■ What is being asked
Exactly the lines from the one containing "R8: 3.3k (GND, U1/GP1) -> 3.3k (U1/GP1, VDD)" through the final line of the listing are to be retyped, and nothing more.

(Recorded data)

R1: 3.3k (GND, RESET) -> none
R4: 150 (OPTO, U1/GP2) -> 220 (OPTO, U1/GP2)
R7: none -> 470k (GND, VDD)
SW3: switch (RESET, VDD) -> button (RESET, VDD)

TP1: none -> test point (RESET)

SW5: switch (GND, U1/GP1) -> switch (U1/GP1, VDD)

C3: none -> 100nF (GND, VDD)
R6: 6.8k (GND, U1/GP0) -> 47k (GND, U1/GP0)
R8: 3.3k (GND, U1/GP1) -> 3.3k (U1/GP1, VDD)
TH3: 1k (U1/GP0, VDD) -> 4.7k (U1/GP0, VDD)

(End Recorded data)

■ Finished exercise
R8: 3.3k (GND, U1/GP1) -> 3.3k (U1/GP1, VDD)
TH3: 1k (U1/GP0, VDD) -> 4.7k (U1/GP0, VDD)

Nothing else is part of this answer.